#### How to complete this task
Return, word for word, only the lines of the data below that lie between the line with "grey tile E10:F10" and the line with "blue brick K1", those two lines included.

#### Material to process
────────────────────
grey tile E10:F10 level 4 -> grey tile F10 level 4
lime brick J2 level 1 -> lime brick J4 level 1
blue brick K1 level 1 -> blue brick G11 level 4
────────────────────
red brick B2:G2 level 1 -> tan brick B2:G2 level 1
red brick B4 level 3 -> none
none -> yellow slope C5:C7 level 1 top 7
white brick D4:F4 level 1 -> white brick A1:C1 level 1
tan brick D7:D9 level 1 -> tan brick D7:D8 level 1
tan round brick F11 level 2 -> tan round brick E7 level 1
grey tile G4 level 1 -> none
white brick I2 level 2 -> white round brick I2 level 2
────────────────────
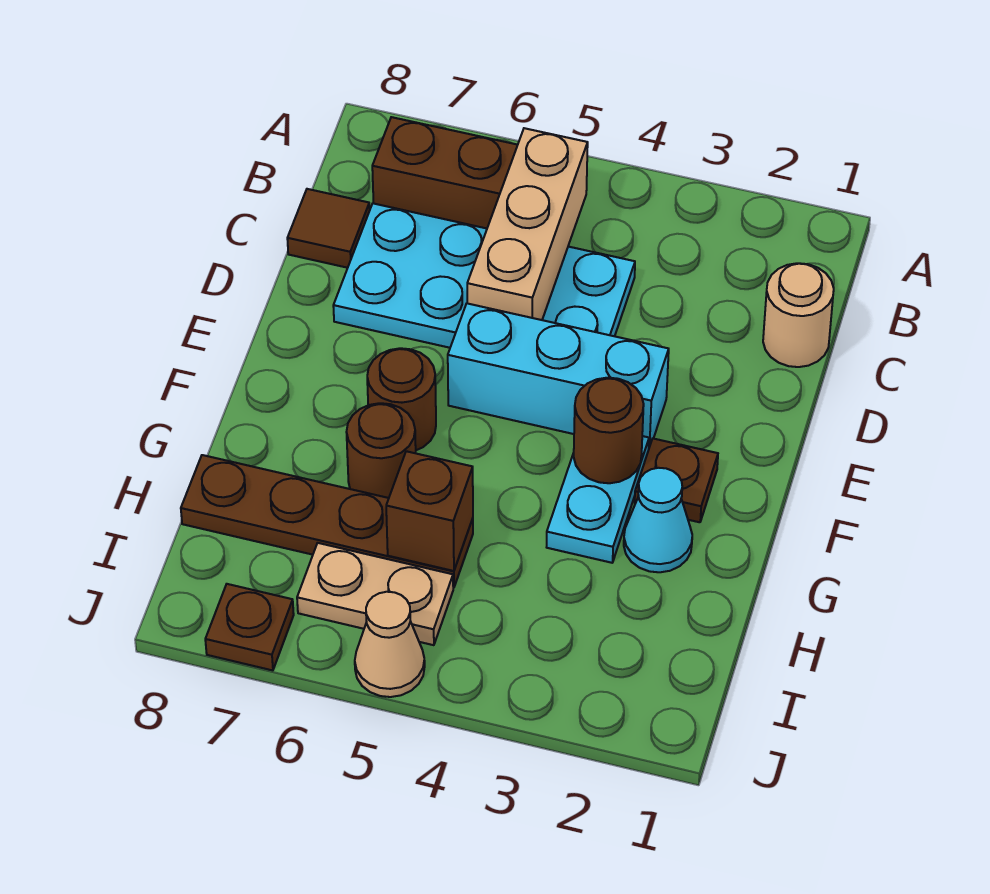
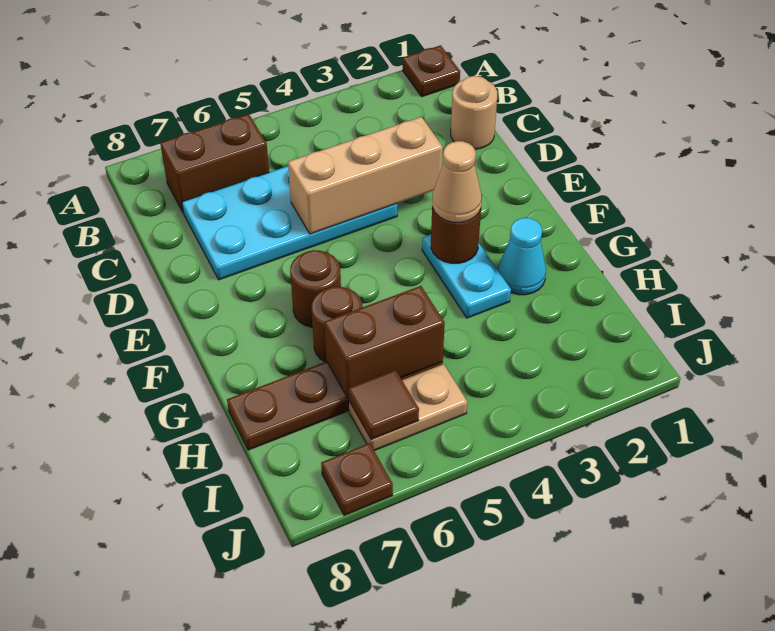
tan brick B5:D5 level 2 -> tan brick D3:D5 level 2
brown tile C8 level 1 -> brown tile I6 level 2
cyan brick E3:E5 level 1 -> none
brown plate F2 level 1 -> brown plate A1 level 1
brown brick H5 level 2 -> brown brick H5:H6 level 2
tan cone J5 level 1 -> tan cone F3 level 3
────────────────────
#### Expected answer
grey tile E10:F10 level 4 -> grey tile F10 level 4
lime brick J2 level 1 -> lime brick J4 level 1
blue brick K1 level 1 -> blue brick G11 level 4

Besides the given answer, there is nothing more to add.